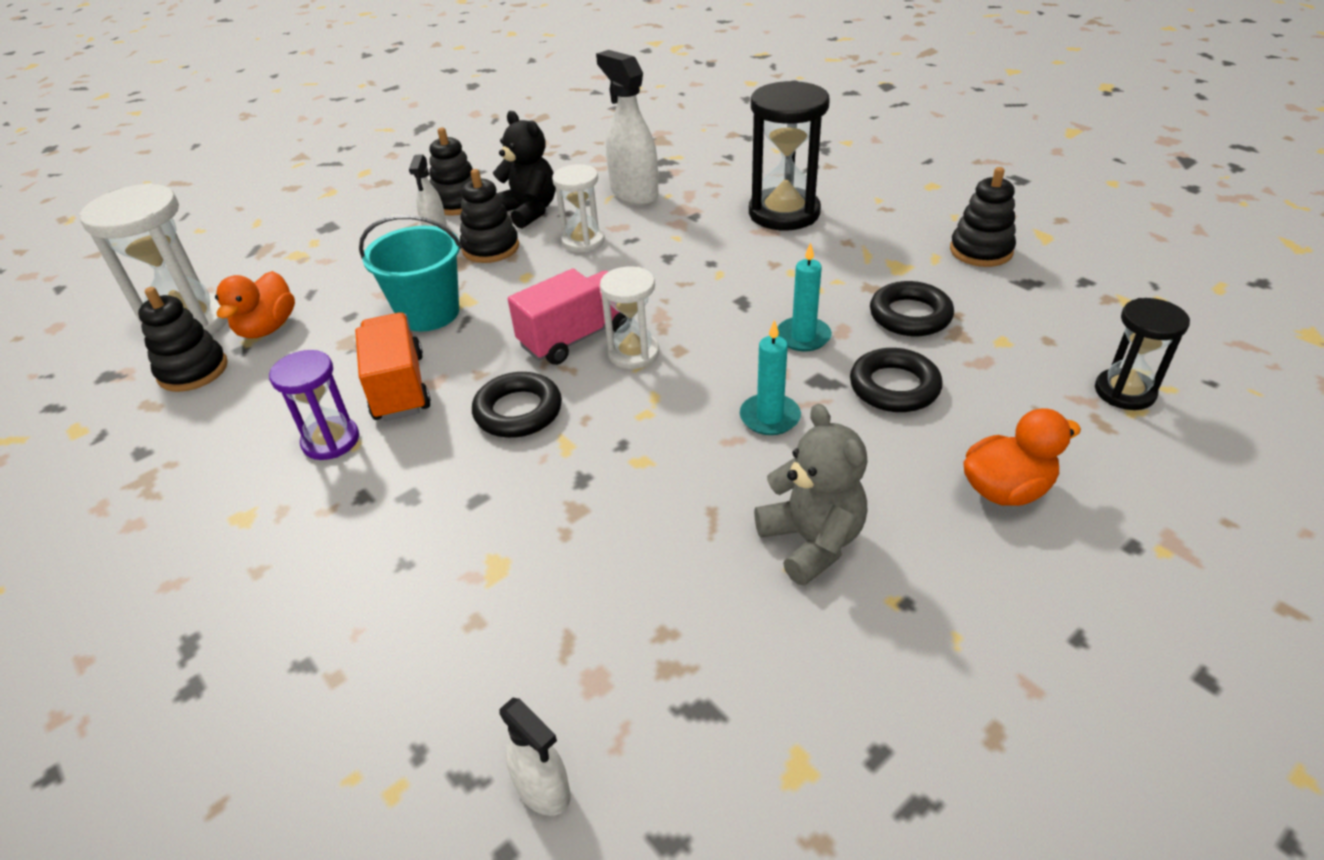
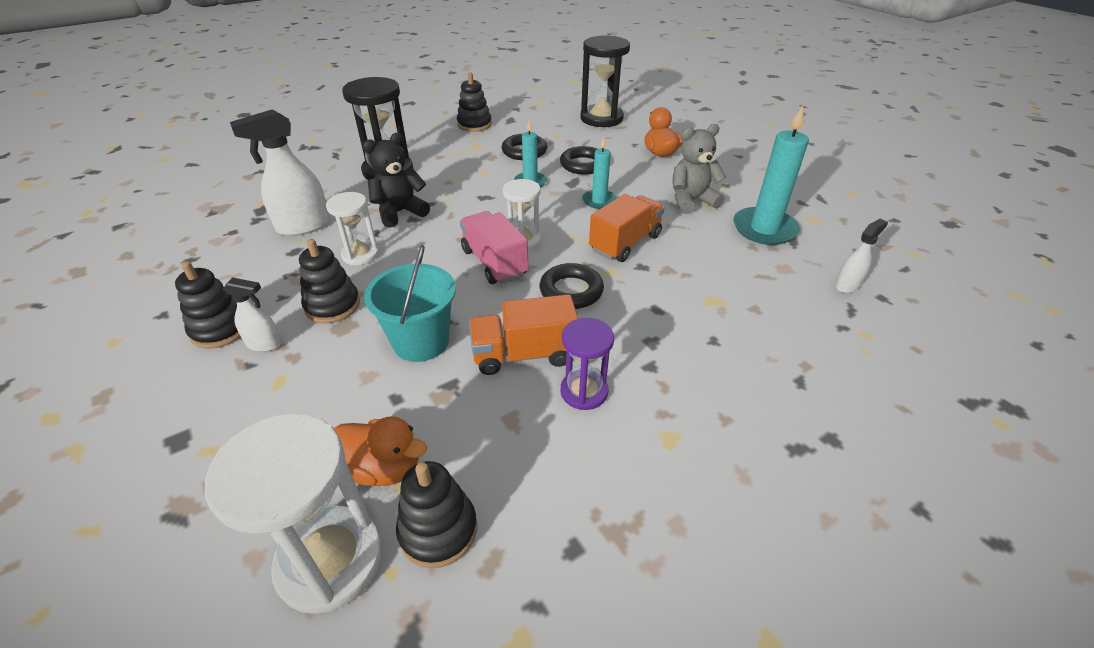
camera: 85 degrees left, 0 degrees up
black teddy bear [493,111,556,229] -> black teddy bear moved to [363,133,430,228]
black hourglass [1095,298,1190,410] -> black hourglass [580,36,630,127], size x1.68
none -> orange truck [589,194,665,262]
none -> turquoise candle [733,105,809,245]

Aim of the exercise - A word-for-word restatement of the lines running from the one with "black teddy bear [493,111,556,229]" to the last line of the records is the whole answer.

Solution to this problem -
black teddy bear [493,111,556,229] -> black teddy bear moved to [363,133,430,228]
black hourglass [1095,298,1190,410] -> black hourglass [580,36,630,127], size x1.68
none -> orange truck [589,194,665,262]
none -> turquoise candle [733,105,809,245]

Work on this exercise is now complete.